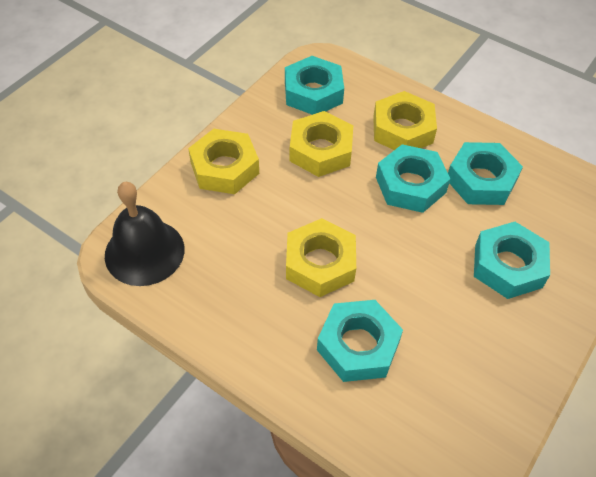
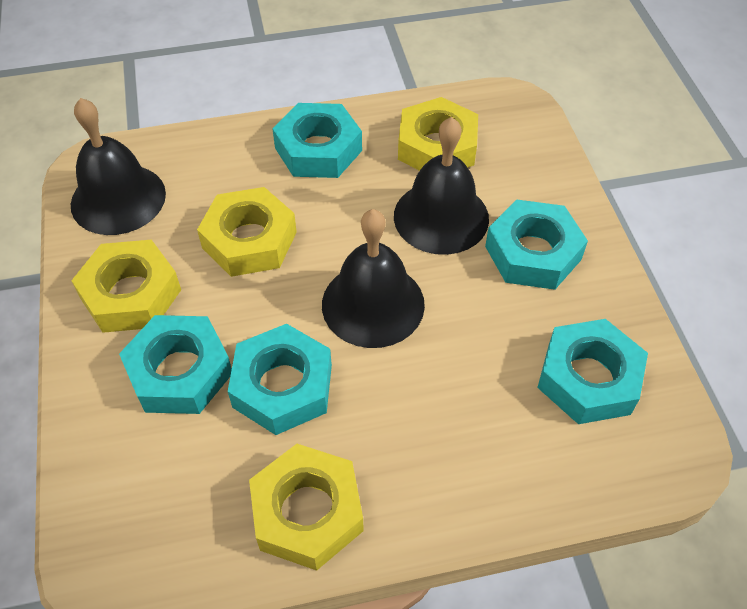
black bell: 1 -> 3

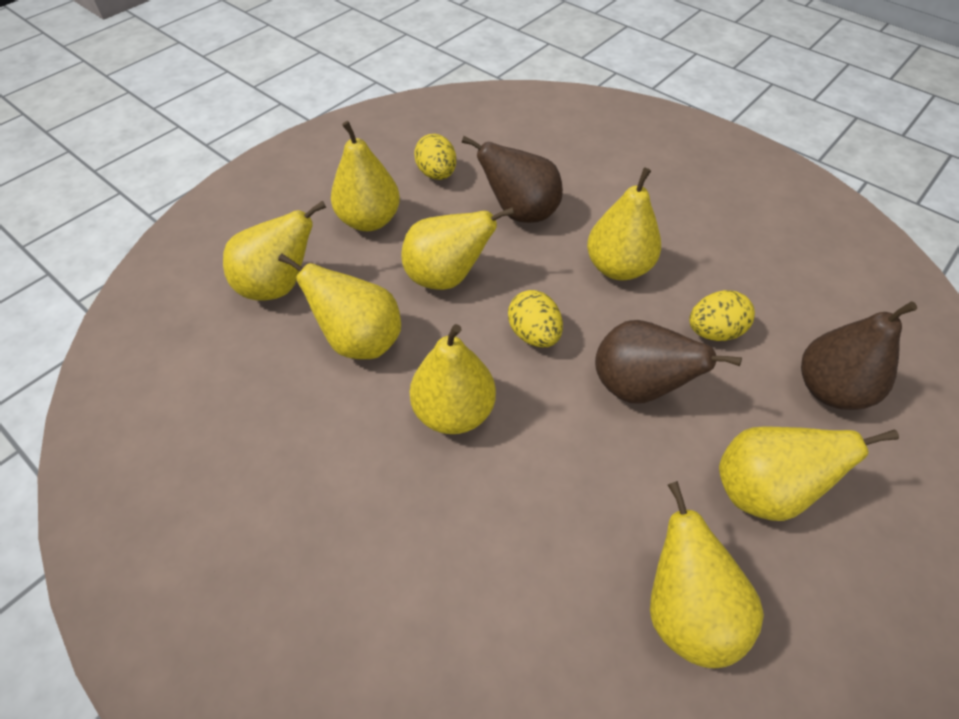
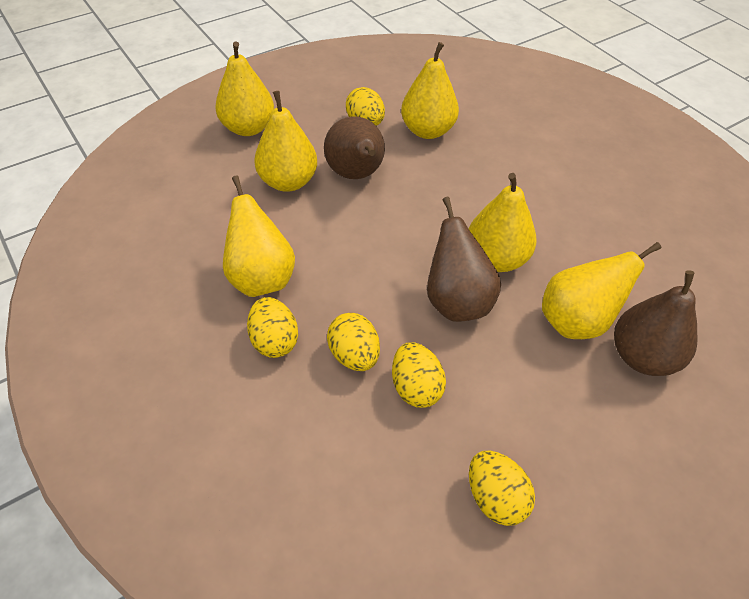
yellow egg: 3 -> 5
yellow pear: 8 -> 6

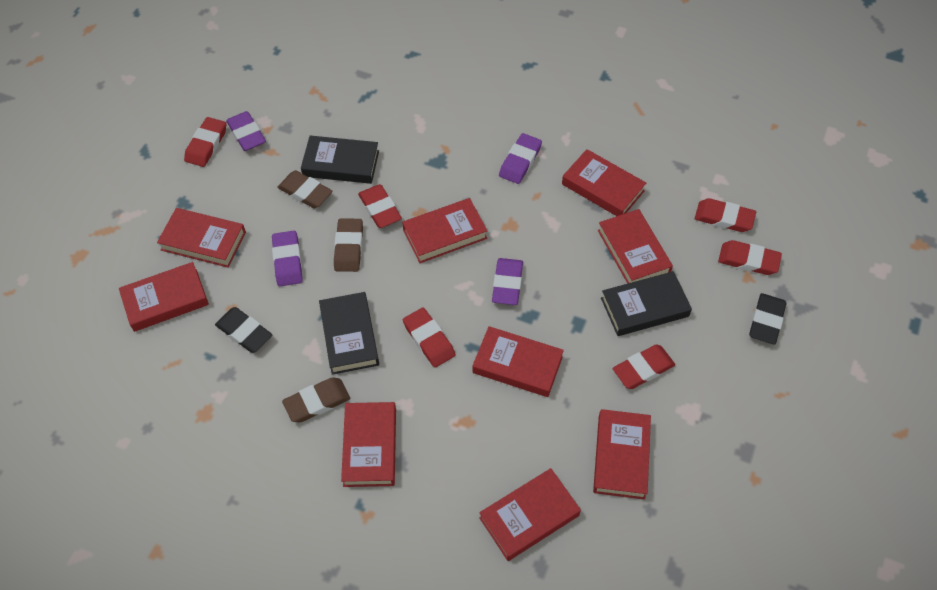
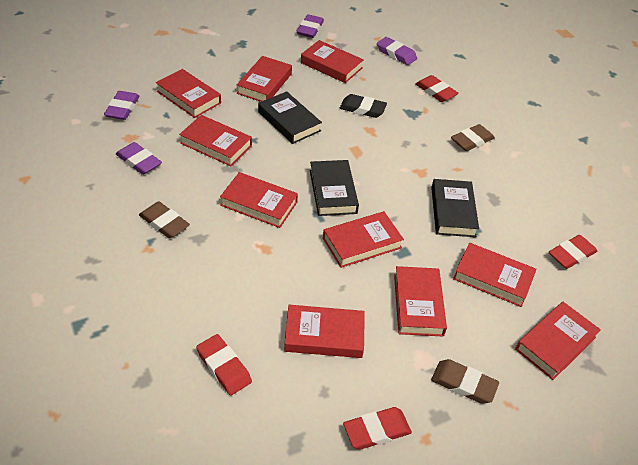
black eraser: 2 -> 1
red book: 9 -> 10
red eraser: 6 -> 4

===

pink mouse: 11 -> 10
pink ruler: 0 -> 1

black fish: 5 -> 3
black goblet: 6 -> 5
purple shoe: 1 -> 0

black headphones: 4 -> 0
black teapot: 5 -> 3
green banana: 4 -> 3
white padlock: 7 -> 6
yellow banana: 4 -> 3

===

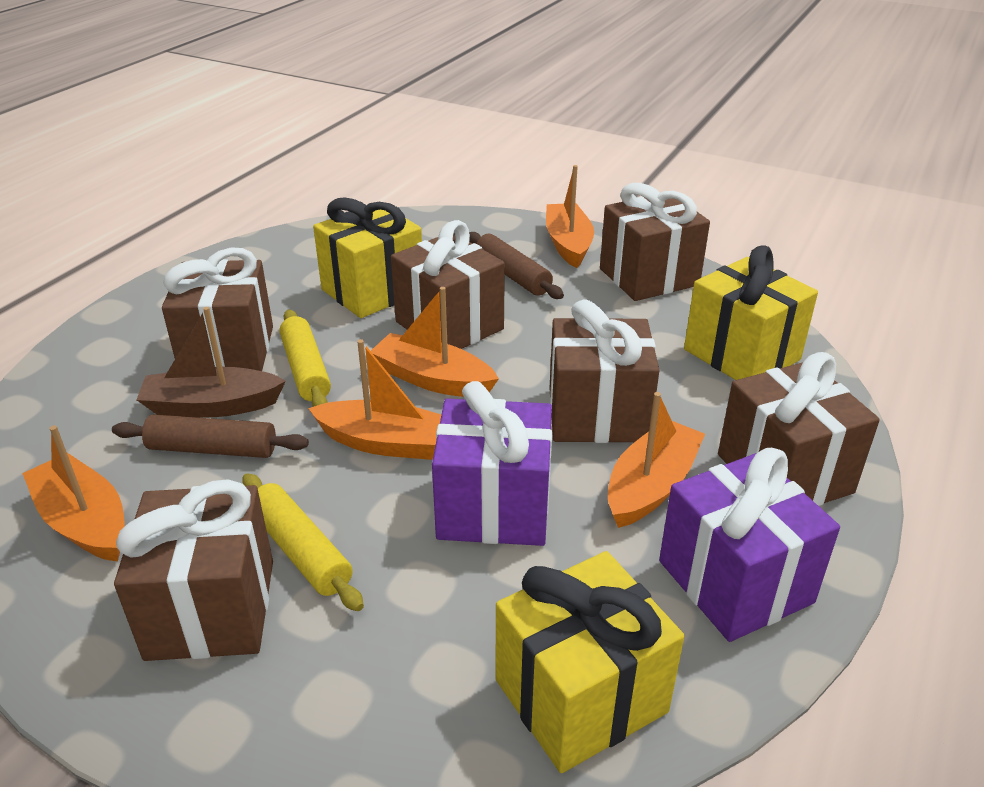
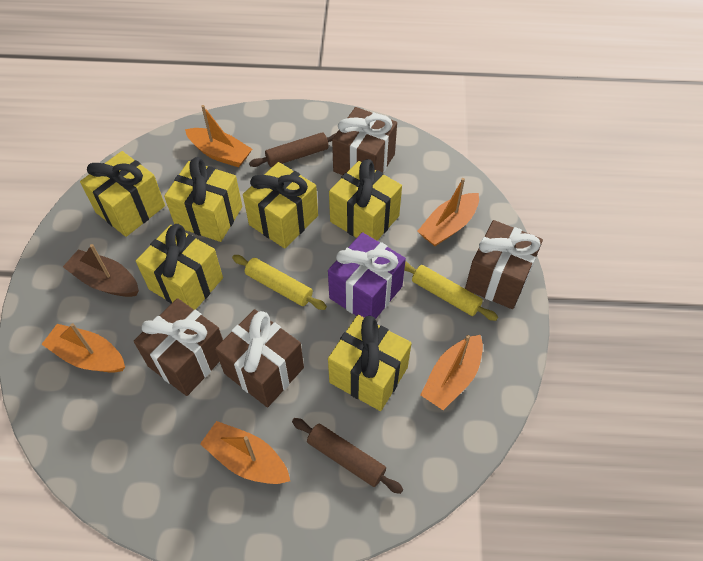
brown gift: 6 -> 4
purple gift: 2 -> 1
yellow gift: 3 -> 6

===

* [Exercise requirements] Among the lines above, repeat exactly those from the line with "black headphones: 4 -> 0" to the line with "yellow banana: 4 -> 3", counting both ends.

* [Written reply]
black headphones: 4 -> 0
black teapot: 5 -> 3
green banana: 4 -> 3
white padlock: 7 -> 6
yellow banana: 4 -> 3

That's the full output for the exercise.